▶ ACTION ITEM
Scan the records for the string "right" and copy every line that holds it.

▶ MATERIAL SUPPLIED
=-=-=

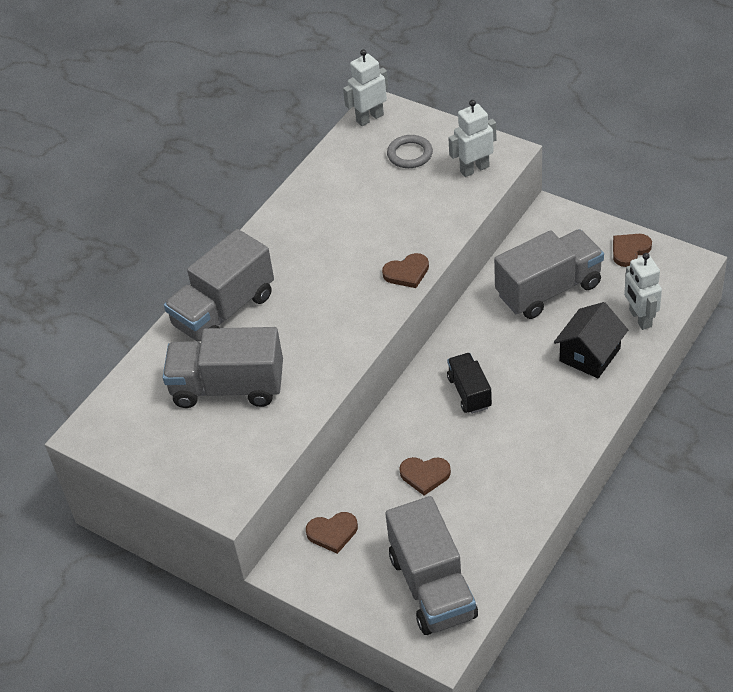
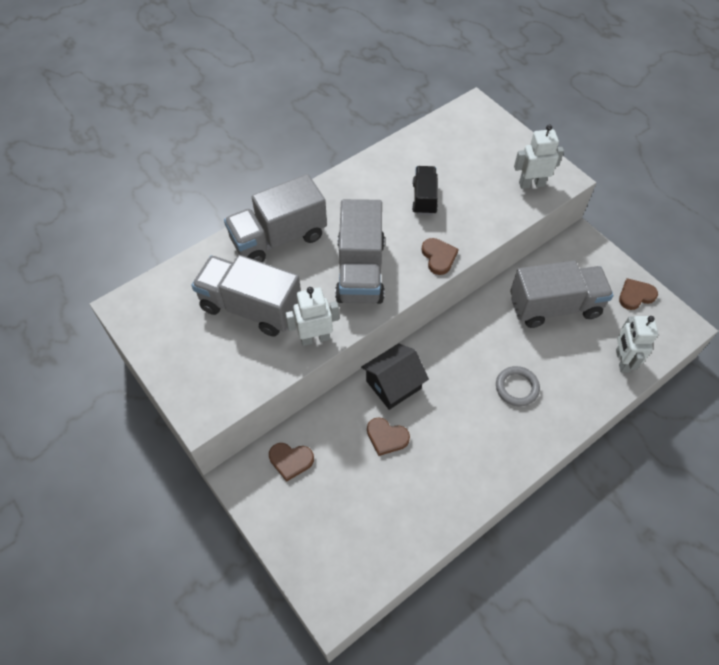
camera: 15 degrees right, 10 degrees up
(369, 118) = (464, 113): white robot -> white robot (315, 338)
(407, 273) = (438, 257): brown heart -> brown heart turned 105 degrees counterclockwise
(410, 154) = (484, 154): grey ring -> grey ring (517, 387)
(432, 586) = (350, 546): grey truck -> grey truck (360, 271)
(469, 392) = (453, 375): black truck -> black truck (424, 198)
(589, 355) = (567, 378): black house -> black house (393, 384)

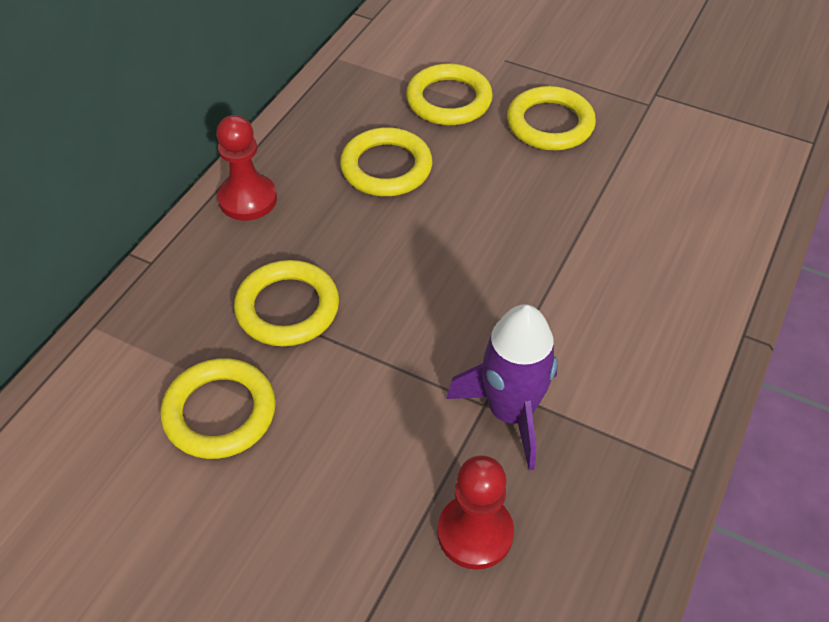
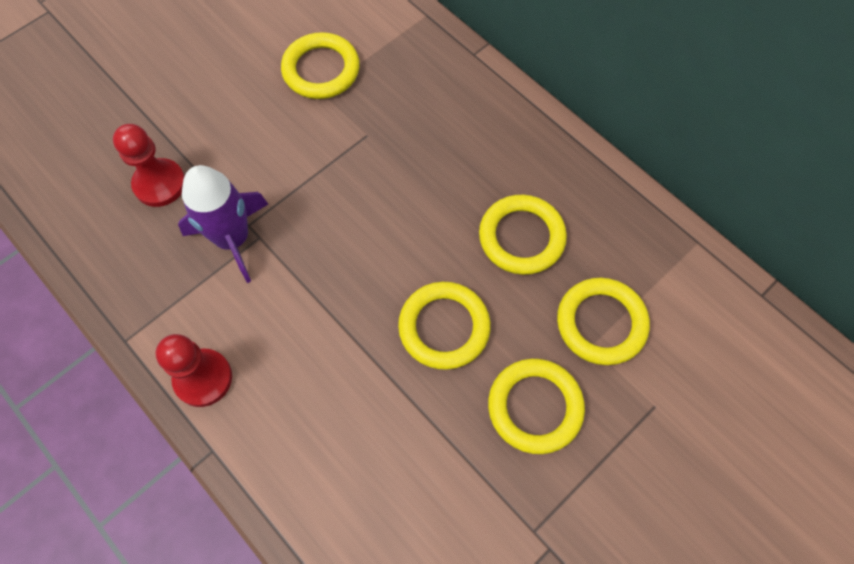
camera: 110 degrees right, 15 degrees up
(248, 199) = (518, 126): red pawn -> red pawn (203, 378)
(287, 308) = (392, 127): yellow ring -> yellow ring (444, 327)

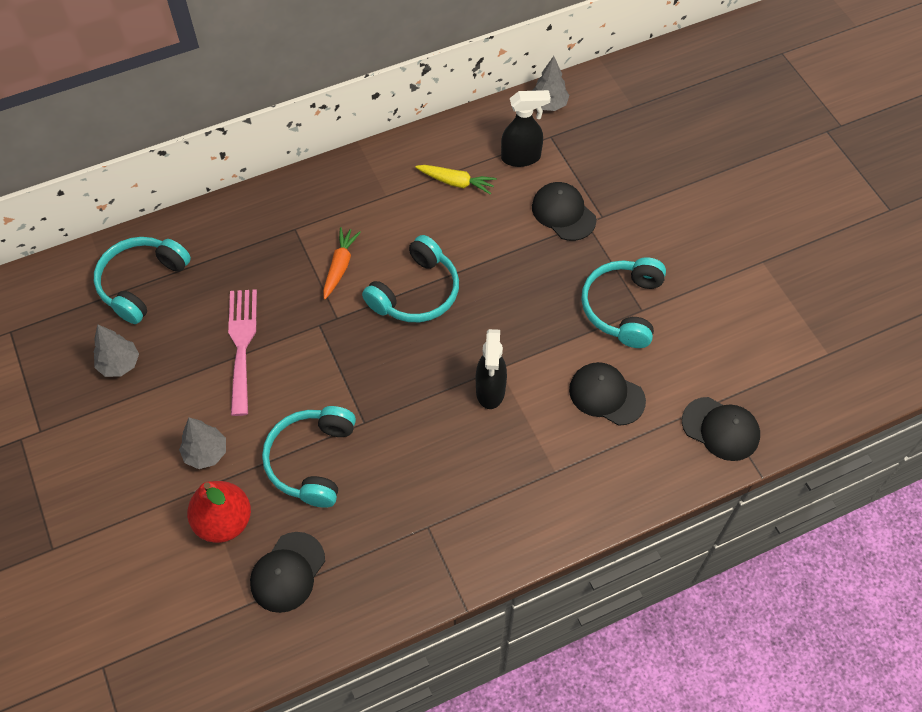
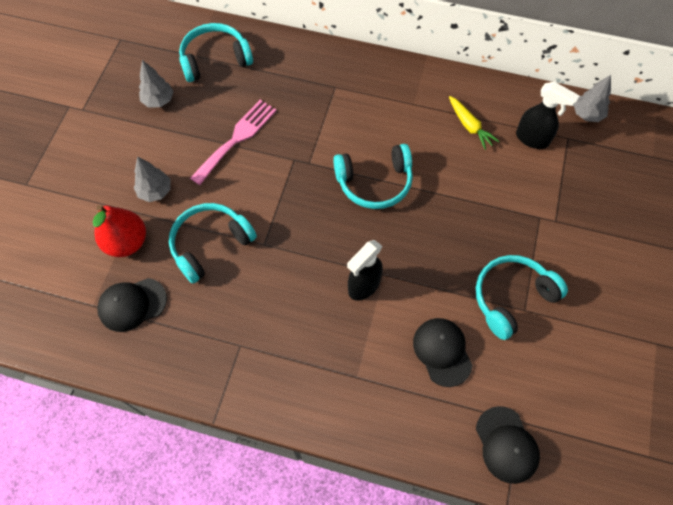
camera: 40 degrees right, 5 degrees up
(340, 266) = (341, 130): orange carrot -> none
(563, 213) = (528, 199): black cap -> none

=-=-=

▶ RESPONSE
camera: 15 degrees right, 10 degrees up
camera: 110 degrees right, 15 degrees up
camera: 40 degrees right, 5 degrees up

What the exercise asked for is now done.